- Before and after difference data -
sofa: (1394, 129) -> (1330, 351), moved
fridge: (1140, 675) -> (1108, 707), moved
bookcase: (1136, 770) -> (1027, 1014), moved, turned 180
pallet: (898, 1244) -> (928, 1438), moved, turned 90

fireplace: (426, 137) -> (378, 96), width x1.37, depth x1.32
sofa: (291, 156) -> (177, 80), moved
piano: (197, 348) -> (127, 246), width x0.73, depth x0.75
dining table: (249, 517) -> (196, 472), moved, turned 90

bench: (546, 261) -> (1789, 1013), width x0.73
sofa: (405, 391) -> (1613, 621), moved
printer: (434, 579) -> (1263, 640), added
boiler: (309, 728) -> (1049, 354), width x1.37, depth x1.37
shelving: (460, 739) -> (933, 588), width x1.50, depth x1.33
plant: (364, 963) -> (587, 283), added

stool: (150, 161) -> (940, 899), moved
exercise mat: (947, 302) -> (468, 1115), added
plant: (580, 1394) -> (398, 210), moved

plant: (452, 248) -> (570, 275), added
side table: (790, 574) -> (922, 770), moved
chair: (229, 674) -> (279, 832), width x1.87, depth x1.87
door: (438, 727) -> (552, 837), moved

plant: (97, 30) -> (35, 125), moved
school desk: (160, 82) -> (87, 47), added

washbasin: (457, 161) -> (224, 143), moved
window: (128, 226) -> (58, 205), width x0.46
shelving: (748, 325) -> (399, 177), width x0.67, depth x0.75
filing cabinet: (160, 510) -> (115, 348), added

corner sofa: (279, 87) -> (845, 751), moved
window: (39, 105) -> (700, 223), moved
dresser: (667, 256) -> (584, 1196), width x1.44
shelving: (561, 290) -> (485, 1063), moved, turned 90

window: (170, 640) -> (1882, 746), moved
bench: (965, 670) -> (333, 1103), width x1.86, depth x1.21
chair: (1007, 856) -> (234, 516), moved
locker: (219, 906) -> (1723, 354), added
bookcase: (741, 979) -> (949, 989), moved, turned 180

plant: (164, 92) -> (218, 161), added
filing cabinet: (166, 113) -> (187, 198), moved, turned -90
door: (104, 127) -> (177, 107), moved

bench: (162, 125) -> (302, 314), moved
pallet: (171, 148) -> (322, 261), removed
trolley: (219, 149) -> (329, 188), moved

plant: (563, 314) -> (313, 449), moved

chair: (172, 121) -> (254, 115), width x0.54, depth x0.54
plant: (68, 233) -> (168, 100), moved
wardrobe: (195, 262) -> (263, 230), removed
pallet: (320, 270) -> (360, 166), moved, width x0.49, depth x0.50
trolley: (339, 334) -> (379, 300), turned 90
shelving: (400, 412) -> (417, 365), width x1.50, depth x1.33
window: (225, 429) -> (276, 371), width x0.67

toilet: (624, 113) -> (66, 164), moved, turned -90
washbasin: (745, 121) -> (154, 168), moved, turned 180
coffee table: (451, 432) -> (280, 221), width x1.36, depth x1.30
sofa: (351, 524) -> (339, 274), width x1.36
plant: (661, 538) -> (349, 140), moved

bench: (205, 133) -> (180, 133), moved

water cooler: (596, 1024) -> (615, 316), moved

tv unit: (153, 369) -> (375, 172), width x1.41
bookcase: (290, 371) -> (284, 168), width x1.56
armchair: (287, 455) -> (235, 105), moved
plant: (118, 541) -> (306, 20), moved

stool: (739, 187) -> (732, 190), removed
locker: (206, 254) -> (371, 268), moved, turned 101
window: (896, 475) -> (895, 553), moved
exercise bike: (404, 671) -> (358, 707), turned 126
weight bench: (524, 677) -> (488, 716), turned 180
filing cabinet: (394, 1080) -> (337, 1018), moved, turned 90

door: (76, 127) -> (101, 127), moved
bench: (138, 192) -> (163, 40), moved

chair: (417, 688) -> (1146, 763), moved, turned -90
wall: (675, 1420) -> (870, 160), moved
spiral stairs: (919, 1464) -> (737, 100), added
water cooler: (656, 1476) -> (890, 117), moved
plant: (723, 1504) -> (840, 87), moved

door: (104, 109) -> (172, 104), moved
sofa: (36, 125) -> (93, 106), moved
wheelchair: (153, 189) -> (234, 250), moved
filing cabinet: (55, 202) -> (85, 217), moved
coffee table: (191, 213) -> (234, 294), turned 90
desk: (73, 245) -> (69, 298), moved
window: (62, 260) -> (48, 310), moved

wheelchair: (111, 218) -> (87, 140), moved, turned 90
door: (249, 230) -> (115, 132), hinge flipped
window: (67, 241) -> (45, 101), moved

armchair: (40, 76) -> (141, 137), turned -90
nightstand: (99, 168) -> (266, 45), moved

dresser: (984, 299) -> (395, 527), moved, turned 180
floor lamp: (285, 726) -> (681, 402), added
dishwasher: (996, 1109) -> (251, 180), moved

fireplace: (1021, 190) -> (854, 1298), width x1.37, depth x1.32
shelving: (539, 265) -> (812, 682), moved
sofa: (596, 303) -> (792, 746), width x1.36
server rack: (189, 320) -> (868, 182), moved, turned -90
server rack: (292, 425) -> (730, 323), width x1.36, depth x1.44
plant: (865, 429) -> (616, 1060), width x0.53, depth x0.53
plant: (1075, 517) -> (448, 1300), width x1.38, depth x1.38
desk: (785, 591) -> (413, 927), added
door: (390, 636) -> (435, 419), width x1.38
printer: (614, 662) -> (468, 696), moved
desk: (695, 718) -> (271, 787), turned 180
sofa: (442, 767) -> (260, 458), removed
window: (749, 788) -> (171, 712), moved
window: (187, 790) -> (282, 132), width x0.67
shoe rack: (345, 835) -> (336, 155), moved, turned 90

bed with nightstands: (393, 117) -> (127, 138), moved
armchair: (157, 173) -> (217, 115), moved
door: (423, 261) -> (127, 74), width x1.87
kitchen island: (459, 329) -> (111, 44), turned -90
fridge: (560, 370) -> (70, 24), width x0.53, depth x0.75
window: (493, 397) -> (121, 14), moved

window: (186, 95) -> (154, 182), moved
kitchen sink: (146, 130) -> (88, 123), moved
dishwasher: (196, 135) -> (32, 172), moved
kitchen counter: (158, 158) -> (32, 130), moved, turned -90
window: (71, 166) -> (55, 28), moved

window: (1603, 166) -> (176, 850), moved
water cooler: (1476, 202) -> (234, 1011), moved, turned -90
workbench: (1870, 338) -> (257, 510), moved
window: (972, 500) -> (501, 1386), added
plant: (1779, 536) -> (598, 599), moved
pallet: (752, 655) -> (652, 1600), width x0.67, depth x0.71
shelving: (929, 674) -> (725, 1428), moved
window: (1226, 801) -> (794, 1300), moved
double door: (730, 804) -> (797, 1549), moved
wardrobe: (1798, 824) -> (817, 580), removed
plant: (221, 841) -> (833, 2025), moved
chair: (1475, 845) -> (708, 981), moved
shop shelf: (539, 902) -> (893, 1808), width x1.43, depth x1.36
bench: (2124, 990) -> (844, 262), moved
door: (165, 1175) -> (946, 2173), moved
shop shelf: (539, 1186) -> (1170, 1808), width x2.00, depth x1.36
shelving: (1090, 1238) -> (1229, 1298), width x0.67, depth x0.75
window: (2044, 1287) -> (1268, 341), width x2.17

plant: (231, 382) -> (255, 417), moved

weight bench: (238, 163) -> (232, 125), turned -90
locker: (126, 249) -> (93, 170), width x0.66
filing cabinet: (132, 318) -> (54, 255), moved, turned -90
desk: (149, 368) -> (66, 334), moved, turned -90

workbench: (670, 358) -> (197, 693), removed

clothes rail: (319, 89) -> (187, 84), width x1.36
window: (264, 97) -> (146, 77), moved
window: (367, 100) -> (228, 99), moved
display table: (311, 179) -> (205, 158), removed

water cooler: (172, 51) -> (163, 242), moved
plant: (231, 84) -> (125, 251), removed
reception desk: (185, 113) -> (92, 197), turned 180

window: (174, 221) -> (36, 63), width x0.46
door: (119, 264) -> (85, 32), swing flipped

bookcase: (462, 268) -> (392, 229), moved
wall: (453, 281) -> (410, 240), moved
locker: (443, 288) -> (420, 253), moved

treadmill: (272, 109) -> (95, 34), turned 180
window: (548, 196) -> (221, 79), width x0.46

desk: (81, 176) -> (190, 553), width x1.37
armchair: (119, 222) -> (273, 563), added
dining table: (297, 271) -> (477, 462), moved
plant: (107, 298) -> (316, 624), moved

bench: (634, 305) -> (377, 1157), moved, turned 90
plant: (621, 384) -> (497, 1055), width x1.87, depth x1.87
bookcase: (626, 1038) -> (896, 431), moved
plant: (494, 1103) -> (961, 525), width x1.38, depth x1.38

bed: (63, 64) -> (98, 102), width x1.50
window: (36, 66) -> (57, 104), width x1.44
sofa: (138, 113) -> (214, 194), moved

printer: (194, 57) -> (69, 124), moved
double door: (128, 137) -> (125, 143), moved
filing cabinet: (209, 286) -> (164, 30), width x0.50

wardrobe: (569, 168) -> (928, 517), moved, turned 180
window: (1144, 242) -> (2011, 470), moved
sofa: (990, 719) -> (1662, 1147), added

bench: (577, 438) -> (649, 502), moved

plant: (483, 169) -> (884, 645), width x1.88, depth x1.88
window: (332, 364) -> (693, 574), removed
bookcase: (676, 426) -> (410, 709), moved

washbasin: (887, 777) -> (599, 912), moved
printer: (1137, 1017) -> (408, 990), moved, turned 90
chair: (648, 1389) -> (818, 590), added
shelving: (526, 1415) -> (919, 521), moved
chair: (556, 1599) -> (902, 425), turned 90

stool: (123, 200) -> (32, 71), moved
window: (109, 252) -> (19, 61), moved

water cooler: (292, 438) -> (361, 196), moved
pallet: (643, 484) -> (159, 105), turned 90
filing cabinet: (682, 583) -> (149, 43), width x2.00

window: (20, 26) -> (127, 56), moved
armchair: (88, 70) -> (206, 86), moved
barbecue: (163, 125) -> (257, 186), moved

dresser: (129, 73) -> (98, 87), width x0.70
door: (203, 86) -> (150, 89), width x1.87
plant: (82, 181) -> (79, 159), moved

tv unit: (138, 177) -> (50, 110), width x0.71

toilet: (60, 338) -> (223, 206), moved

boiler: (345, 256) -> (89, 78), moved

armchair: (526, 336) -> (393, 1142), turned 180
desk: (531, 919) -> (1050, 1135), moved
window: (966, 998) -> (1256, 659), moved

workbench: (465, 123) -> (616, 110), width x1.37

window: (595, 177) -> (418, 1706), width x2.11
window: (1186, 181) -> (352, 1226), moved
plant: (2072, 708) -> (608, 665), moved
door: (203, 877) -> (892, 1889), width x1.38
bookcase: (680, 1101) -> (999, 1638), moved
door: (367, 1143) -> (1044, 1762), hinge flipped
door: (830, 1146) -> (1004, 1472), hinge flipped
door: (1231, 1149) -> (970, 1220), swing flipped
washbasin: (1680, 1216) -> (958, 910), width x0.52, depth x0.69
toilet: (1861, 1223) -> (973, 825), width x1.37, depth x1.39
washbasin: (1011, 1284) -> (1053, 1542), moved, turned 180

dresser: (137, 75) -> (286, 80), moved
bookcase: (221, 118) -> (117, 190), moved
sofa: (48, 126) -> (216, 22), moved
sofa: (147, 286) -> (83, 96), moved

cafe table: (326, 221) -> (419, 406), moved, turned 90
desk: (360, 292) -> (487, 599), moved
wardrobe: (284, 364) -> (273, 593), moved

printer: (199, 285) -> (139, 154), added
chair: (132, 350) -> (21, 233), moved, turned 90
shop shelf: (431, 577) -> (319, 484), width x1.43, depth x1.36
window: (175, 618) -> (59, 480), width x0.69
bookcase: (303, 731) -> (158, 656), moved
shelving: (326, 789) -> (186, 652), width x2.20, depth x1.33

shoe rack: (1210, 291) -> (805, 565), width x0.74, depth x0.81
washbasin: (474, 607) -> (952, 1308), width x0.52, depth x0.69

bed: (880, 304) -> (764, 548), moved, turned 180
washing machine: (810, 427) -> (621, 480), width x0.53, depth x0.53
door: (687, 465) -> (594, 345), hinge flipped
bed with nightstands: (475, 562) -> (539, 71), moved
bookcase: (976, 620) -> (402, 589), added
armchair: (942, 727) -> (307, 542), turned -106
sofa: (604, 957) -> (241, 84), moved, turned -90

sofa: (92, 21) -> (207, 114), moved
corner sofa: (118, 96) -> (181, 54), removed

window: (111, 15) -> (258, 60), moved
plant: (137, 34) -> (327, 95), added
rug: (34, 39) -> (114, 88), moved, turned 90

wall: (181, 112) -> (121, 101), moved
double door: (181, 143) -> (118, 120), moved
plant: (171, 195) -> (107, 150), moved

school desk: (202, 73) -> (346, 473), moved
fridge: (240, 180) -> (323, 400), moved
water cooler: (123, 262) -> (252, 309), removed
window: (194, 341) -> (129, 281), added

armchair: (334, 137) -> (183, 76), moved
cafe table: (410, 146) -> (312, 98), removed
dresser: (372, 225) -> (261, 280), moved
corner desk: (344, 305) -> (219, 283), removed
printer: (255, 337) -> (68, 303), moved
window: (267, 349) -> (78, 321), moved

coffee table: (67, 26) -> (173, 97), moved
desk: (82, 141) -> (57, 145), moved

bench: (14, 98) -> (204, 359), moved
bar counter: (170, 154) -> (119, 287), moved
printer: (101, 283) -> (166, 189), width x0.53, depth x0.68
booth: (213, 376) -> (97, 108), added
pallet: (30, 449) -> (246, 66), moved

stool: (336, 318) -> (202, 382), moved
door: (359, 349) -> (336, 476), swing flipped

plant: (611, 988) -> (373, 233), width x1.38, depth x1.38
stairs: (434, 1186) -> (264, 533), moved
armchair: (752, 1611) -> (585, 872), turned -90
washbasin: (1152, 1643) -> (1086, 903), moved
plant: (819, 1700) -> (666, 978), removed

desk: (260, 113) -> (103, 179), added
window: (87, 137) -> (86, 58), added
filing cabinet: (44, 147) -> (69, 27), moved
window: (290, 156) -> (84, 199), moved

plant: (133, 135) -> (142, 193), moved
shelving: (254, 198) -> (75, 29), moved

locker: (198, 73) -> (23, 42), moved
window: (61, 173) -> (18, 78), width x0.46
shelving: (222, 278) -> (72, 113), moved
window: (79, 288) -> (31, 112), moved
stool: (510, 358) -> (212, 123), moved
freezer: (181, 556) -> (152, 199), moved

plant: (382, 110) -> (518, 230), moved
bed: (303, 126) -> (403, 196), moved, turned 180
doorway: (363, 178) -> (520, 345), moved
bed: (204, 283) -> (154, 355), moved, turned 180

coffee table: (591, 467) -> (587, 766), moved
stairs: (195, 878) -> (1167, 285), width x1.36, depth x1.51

- What to do -
Check every line above for the string "bookcase", and copy the ones that have it.

- Your response -
bookcase: (1136, 770) -> (1027, 1014), moved, turned 180
bookcase: (741, 979) -> (949, 989), moved, turned 180
bookcase: (290, 371) -> (284, 168), width x1.56
bookcase: (462, 268) -> (392, 229), moved
bookcase: (626, 1038) -> (896, 431), moved
bookcase: (676, 426) -> (410, 709), moved
bookcase: (680, 1101) -> (999, 1638), moved
bookcase: (221, 118) -> (117, 190), moved
bookcase: (303, 731) -> (158, 656), moved
bookcase: (976, 620) -> (402, 589), added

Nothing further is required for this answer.